(Stored data entries)
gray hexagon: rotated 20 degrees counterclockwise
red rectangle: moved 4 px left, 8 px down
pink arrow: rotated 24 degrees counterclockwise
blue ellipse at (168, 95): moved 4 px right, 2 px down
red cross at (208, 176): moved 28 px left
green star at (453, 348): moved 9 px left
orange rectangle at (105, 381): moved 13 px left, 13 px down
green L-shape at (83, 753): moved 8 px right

---

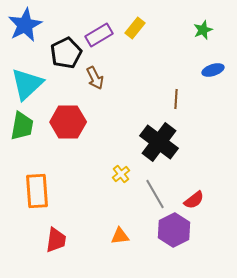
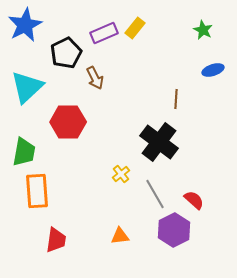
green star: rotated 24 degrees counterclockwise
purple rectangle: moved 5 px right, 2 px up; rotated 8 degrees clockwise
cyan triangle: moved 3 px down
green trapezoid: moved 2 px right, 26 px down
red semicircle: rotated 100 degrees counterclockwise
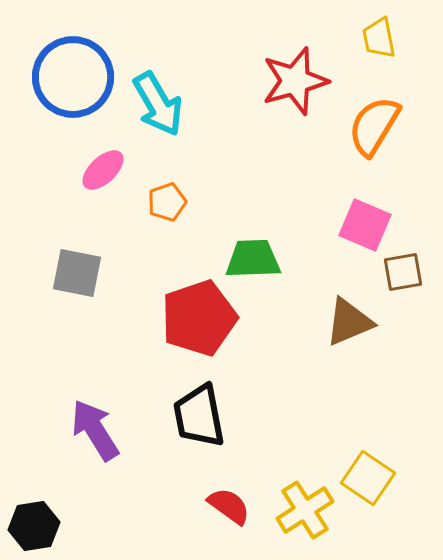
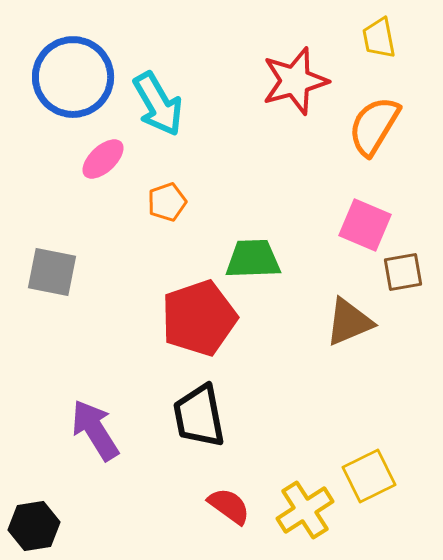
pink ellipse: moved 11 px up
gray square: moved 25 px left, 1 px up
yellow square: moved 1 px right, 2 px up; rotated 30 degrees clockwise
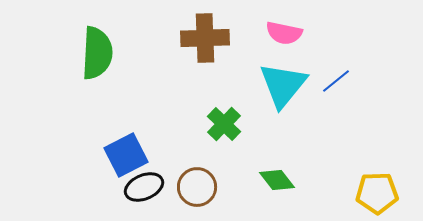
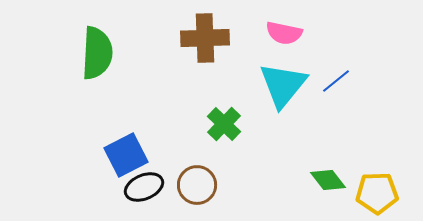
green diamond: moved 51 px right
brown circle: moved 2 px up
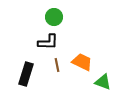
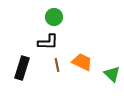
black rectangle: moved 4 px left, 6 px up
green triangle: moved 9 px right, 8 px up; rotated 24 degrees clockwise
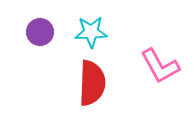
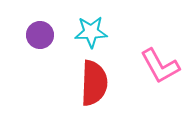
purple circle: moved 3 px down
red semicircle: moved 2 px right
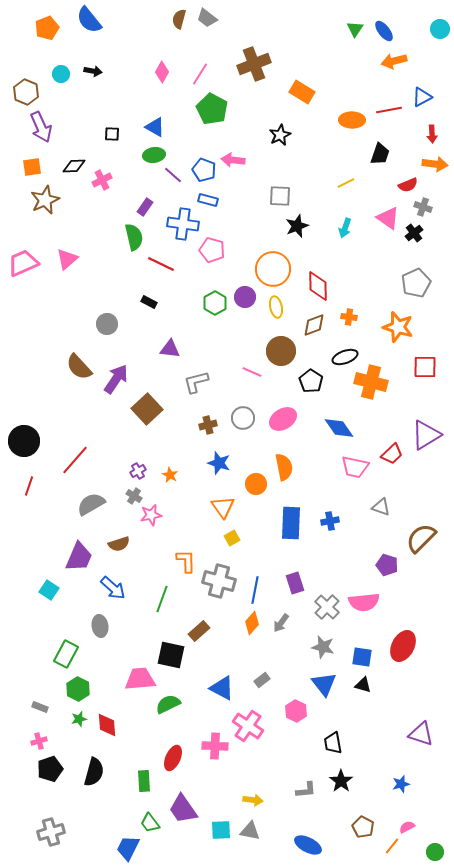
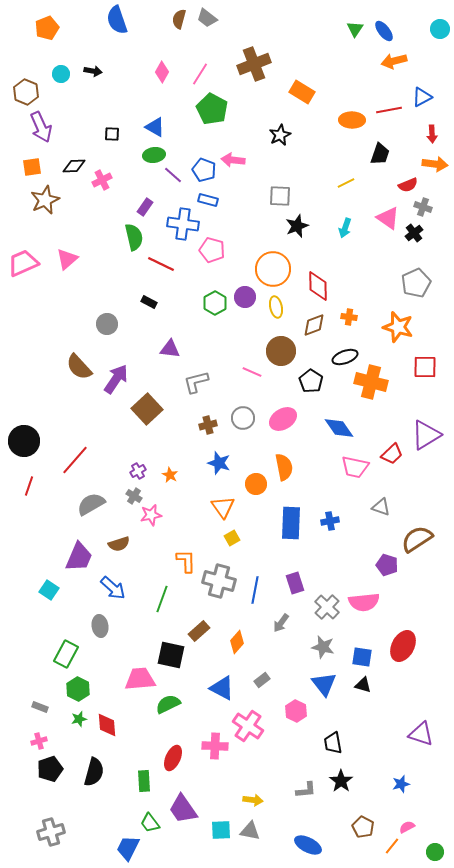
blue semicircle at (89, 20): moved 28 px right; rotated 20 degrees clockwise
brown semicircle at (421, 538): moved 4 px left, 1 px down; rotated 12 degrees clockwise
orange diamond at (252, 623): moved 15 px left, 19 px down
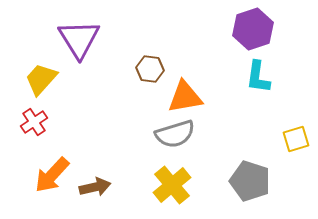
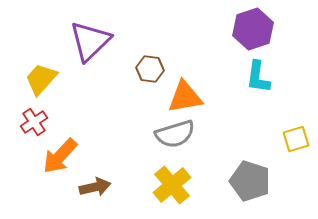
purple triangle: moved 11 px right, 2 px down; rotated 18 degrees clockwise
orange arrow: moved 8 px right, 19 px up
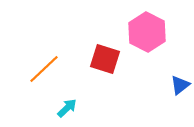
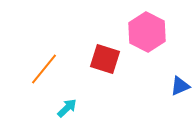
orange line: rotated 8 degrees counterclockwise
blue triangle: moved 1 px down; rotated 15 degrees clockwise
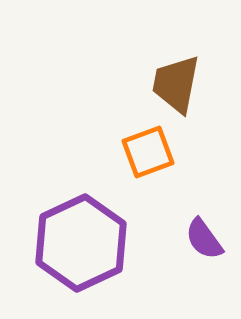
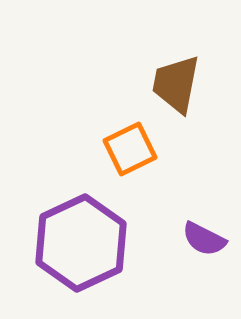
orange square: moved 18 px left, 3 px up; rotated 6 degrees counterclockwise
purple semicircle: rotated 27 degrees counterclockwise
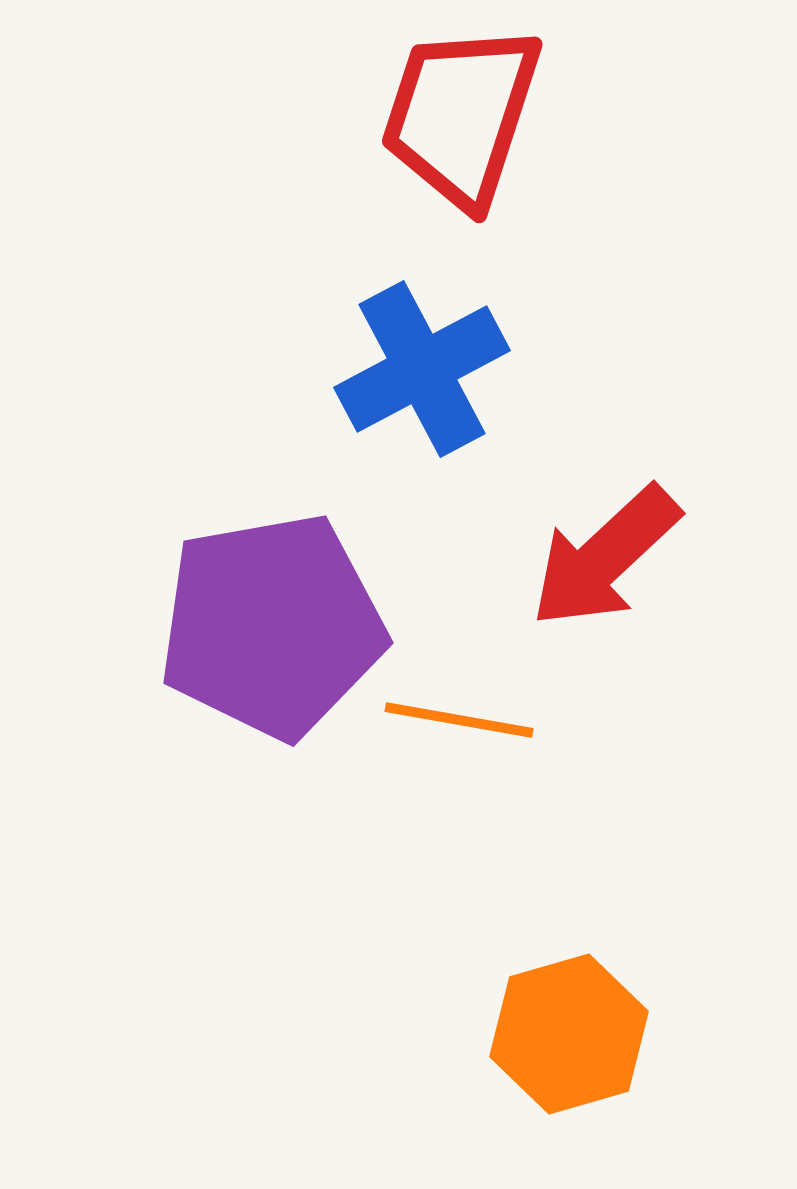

---

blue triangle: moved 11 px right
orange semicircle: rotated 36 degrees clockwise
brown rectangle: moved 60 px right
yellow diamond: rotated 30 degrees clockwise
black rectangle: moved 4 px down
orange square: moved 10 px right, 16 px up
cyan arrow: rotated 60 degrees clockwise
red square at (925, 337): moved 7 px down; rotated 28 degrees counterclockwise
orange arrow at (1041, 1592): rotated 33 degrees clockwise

→ **Prompt**:
What is asked for is an exact copy of the lines above from the one containing "yellow diamond: rotated 30 degrees clockwise" through the one containing "orange arrow at", and only those.

→ **Answer for this exercise**:
yellow diamond: rotated 30 degrees clockwise
black rectangle: moved 4 px down
orange square: moved 10 px right, 16 px up
cyan arrow: rotated 60 degrees clockwise
red square at (925, 337): moved 7 px down; rotated 28 degrees counterclockwise
orange arrow at (1041, 1592): rotated 33 degrees clockwise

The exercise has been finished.